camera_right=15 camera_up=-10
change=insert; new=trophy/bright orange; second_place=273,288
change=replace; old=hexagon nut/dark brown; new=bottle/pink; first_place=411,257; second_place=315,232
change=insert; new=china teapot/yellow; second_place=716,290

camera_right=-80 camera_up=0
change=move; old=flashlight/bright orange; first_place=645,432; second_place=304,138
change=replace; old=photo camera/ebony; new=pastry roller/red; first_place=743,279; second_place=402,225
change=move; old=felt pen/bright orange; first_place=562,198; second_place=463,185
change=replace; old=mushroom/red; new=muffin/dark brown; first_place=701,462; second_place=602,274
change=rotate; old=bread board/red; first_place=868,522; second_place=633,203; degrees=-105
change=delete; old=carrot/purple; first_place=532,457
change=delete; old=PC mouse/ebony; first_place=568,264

...

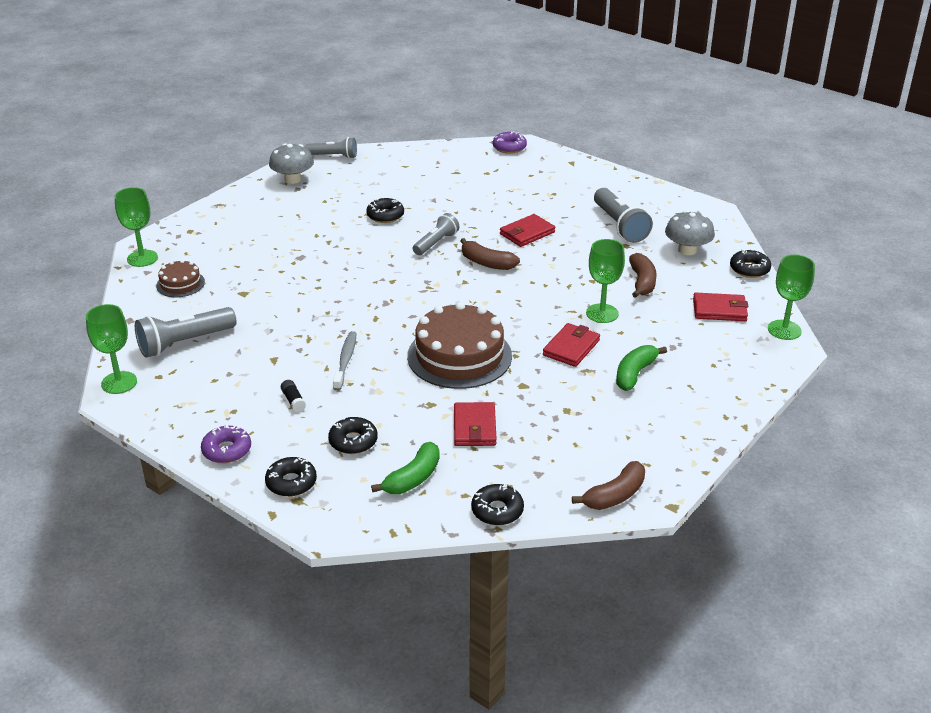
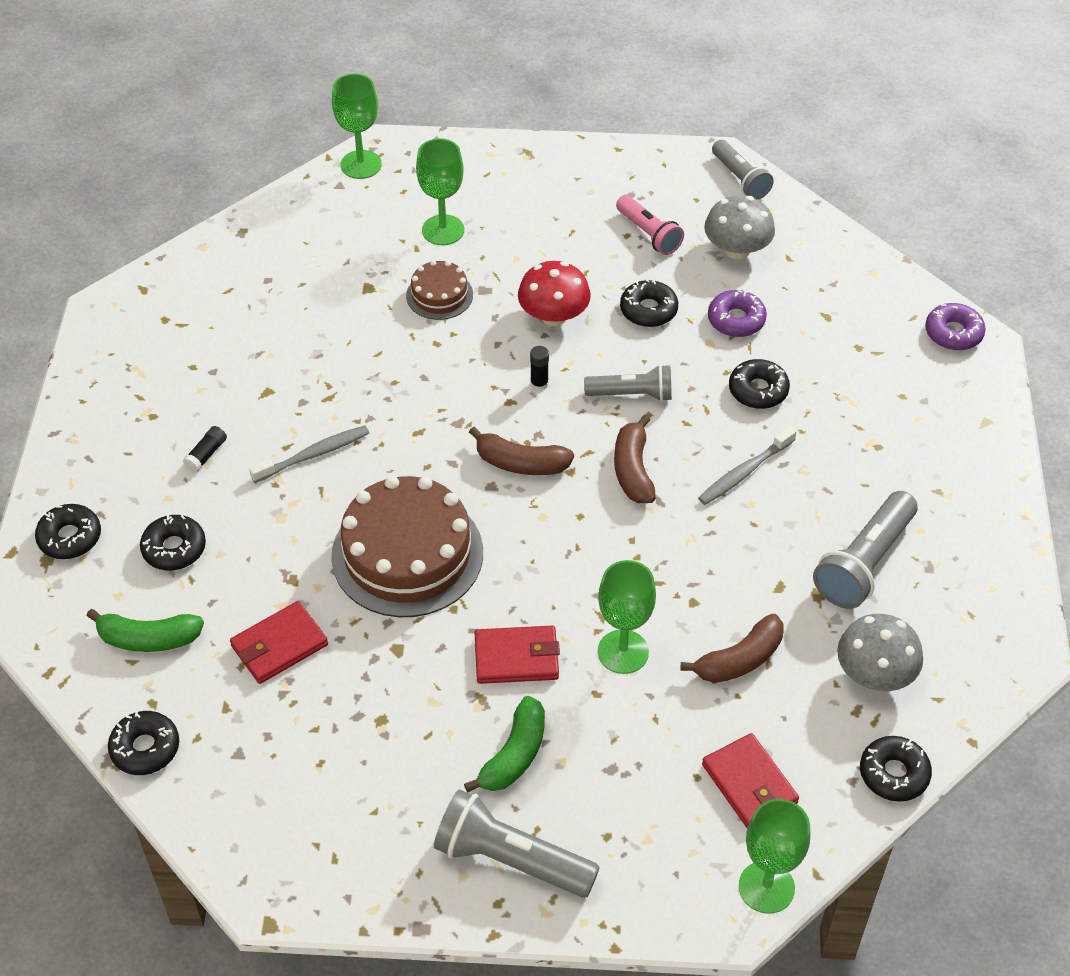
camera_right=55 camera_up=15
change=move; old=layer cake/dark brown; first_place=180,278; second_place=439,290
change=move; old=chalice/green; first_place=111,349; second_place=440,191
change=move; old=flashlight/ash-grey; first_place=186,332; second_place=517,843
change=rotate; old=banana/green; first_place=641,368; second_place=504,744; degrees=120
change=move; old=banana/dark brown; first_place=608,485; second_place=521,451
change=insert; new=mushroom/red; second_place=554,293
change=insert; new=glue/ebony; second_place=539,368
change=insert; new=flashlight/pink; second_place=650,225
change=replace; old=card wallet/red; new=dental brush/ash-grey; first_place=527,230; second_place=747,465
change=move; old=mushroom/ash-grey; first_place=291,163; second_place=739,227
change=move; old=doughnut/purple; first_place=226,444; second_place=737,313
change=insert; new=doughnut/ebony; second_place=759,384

:: Work instruction ::
What you return should be exactly the lines above, starting at the one with "camera_right=15 camera_up=-10" and ending at the one with "change=replace; old=hexagon nut/dark", and nothing else.

:: Answer section ::
camera_right=15 camera_up=-10
change=insert; new=trophy/bright orange; second_place=273,288
change=replace; old=hexagon nut/dark brown; new=bottle/pink; first_place=411,257; second_place=315,232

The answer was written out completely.